(ACTIVITY):
Each entry below is to be duplicated precisely.

BEGIN PROVIDED DATA

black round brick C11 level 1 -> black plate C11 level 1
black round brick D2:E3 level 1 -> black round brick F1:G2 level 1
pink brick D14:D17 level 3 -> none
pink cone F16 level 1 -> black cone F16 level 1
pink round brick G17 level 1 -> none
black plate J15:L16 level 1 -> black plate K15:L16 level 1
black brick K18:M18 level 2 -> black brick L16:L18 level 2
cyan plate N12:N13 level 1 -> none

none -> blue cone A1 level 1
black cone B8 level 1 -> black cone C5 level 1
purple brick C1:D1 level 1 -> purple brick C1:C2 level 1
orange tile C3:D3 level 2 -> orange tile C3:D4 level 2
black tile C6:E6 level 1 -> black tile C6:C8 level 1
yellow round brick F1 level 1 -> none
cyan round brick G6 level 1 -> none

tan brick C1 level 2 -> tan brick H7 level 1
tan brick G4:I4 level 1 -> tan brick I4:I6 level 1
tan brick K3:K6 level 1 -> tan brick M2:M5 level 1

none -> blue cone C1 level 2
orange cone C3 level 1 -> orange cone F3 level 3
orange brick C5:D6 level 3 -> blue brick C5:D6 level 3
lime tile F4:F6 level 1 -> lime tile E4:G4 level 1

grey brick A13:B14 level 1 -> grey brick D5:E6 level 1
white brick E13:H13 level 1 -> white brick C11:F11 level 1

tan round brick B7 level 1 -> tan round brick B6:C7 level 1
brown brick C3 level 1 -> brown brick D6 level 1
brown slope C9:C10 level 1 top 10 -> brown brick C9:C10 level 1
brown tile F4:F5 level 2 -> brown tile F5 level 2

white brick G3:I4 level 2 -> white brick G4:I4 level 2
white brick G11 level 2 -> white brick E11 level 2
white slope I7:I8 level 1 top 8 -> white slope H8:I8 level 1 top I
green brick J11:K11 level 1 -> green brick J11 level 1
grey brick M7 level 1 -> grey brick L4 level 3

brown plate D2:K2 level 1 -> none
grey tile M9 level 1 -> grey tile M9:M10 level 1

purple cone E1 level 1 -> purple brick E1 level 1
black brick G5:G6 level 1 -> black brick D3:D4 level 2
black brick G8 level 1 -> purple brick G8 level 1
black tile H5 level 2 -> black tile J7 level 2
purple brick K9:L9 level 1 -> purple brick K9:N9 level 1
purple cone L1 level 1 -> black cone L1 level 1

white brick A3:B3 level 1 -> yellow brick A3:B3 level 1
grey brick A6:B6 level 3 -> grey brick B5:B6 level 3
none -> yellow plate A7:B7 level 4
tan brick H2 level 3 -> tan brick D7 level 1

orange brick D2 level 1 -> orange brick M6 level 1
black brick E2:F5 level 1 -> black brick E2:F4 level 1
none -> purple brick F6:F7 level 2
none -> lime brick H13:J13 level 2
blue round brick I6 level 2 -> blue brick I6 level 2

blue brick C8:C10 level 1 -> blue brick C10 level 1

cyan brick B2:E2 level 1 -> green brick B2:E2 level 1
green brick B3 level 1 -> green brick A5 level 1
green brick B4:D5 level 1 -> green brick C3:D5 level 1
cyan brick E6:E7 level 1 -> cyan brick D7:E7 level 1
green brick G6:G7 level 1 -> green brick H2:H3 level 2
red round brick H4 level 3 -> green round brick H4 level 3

END PROVIDED DATA

(ANSWER TO THE PROBLEM):
black round brick C11 level 1 -> black plate C11 level 1
black round brick D2:E3 level 1 -> black round brick F1:G2 level 1
pink brick D14:D17 level 3 -> none
pink cone F16 level 1 -> black cone F16 level 1
pink round brick G17 level 1 -> none
black plate J15:L16 level 1 -> black plate K15:L16 level 1
black brick K18:M18 level 2 -> black brick L16:L18 level 2
cyan plate N12:N13 level 1 -> none

none -> blue cone A1 level 1
black cone B8 level 1 -> black cone C5 level 1
purple brick C1:D1 level 1 -> purple brick C1:C2 level 1
orange tile C3:D3 level 2 -> orange tile C3:D4 level 2
black tile C6:E6 level 1 -> black tile C6:C8 level 1
yellow round brick F1 level 1 -> none
cyan round brick G6 level 1 -> none

tan brick C1 level 2 -> tan brick H7 level 1
tan brick G4:I4 level 1 -> tan brick I4:I6 level 1
tan brick K3:K6 level 1 -> tan brick M2:M5 level 1

none -> blue cone C1 level 2
orange cone C3 level 1 -> orange cone F3 level 3
orange brick C5:D6 level 3 -> blue brick C5:D6 level 3
lime tile F4:F6 level 1 -> lime tile E4:G4 level 1

grey brick A13:B14 level 1 -> grey brick D5:E6 level 1
white brick E13:H13 level 1 -> white brick C11:F11 level 1

tan round brick B7 level 1 -> tan round brick B6:C7 level 1
brown brick C3 level 1 -> brown brick D6 level 1
brown slope C9:C10 level 1 top 10 -> brown brick C9:C10 level 1
brown tile F4:F5 level 2 -> brown tile F5 level 2

white brick G3:I4 level 2 -> white brick G4:I4 level 2
white brick G11 level 2 -> white brick E11 level 2
white slope I7:I8 level 1 top 8 -> white slope H8:I8 level 1 top I
green brick J11:K11 level 1 -> green brick J11 level 1
grey brick M7 level 1 -> grey brick L4 level 3

brown plate D2:K2 level 1 -> none
grey tile M9 level 1 -> grey tile M9:M10 level 1

purple cone E1 level 1 -> purple brick E1 level 1
black brick G5:G6 level 1 -> black brick D3:D4 level 2
black brick G8 level 1 -> purple brick G8 level 1
black tile H5 level 2 -> black tile J7 level 2
purple brick K9:L9 level 1 -> purple brick K9:N9 level 1
purple cone L1 level 1 -> black cone L1 level 1

white brick A3:B3 level 1 -> yellow brick A3:B3 level 1
grey brick A6:B6 level 3 -> grey brick B5:B6 level 3
none -> yellow plate A7:B7 level 4
tan brick H2 level 3 -> tan brick D7 level 1

orange brick D2 level 1 -> orange brick M6 level 1
black brick E2:F5 level 1 -> black brick E2:F4 level 1
none -> purple brick F6:F7 level 2
none -> lime brick H13:J13 level 2
blue round brick I6 level 2 -> blue brick I6 level 2

blue brick C8:C10 level 1 -> blue brick C10 level 1

cyan brick B2:E2 level 1 -> green brick B2:E2 level 1
green brick B3 level 1 -> green brick A5 level 1
green brick B4:D5 level 1 -> green brick C3:D5 level 1
cyan brick E6:E7 level 1 -> cyan brick D7:E7 level 1
green brick G6:G7 level 1 -> green brick H2:H3 level 2
red round brick H4 level 3 -> green round brick H4 level 3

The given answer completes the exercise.